**Directions for this task**
Produce as output only the lines below starting at the line with "leaf-green star 800,249,897,301" and continuing through the line with "golden toy banana", each one exactly as written.

Extracted information section start

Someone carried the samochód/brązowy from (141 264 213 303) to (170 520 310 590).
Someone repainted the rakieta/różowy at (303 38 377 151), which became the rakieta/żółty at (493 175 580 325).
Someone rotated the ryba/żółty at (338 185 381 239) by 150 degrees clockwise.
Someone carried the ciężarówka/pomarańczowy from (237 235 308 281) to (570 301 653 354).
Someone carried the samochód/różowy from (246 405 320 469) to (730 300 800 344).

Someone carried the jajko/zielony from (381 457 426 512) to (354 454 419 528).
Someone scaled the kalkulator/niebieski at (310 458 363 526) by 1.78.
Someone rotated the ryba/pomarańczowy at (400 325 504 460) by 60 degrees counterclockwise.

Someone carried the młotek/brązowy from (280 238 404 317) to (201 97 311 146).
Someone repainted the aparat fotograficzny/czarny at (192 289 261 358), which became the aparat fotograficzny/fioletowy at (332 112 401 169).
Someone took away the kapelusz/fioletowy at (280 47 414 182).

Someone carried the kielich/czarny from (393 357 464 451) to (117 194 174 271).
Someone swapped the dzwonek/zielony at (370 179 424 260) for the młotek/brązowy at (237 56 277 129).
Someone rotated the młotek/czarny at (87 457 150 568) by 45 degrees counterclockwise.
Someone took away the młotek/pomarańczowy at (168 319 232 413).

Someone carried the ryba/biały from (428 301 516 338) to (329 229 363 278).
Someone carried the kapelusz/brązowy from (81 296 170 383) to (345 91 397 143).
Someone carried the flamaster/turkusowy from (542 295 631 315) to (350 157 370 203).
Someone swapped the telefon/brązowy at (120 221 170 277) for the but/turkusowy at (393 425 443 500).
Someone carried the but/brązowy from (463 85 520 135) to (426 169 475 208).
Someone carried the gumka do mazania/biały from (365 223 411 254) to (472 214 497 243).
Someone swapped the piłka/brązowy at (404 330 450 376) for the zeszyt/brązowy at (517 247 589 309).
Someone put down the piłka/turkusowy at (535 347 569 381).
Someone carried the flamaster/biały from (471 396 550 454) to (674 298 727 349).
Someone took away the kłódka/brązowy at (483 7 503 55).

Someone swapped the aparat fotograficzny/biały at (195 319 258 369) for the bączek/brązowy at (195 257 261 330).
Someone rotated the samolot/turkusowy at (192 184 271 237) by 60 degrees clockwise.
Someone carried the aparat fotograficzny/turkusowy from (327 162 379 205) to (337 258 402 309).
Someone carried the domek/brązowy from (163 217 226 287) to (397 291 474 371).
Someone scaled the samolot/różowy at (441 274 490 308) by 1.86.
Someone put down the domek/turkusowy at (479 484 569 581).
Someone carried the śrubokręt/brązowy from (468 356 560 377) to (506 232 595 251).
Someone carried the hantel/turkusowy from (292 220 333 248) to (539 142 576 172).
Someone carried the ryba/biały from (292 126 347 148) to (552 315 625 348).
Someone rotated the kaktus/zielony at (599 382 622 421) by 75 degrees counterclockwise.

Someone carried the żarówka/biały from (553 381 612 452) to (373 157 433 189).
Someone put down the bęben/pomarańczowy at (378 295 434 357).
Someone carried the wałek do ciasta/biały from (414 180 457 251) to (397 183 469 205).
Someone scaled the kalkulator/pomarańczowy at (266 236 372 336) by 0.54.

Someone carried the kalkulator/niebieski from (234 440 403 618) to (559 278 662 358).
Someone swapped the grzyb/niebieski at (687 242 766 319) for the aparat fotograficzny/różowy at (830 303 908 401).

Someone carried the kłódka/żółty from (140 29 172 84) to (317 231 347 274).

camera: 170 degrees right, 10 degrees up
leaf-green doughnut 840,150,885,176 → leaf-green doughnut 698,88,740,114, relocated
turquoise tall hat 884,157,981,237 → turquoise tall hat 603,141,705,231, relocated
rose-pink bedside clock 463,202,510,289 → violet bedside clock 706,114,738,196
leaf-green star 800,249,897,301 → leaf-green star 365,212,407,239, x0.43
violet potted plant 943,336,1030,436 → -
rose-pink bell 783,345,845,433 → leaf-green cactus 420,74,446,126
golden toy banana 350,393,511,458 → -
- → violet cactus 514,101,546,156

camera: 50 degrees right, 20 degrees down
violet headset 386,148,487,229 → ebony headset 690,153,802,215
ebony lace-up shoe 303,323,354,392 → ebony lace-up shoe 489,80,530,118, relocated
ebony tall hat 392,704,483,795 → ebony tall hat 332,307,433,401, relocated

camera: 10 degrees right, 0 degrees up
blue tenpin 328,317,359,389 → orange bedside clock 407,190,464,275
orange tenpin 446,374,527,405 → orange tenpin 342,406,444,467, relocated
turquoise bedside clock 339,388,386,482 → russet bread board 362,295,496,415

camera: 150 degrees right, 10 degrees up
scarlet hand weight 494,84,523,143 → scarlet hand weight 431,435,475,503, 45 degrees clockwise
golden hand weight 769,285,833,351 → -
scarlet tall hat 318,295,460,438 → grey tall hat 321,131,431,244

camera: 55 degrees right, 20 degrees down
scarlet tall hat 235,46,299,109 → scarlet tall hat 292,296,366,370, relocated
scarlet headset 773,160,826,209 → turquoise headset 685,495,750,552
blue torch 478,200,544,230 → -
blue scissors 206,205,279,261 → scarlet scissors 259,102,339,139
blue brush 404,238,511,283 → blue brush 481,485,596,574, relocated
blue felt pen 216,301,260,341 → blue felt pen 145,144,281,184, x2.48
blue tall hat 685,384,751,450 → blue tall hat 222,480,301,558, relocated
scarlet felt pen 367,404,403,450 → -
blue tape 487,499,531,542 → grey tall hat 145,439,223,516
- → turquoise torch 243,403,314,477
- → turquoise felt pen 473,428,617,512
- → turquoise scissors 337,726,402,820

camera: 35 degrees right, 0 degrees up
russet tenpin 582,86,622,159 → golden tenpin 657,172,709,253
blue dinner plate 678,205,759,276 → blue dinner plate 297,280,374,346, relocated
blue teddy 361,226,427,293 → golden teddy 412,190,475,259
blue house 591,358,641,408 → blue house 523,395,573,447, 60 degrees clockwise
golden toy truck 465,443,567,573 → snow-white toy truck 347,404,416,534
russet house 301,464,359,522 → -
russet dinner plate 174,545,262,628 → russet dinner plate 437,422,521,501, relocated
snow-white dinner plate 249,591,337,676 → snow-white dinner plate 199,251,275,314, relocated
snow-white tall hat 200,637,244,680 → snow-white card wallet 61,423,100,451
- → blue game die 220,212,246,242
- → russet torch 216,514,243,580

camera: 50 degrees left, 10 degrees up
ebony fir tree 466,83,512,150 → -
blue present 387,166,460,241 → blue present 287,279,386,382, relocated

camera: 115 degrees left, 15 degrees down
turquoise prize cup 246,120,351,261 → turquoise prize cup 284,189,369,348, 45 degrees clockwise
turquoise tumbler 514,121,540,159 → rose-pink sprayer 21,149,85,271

Extracted information section end

**Exercise solution**
leaf-green star 800,249,897,301 → leaf-green star 365,212,407,239, x0.43
violet potted plant 943,336,1030,436 → -
rose-pink bell 783,345,845,433 → leaf-green cactus 420,74,446,126
golden toy banana 350,393,511,458 → -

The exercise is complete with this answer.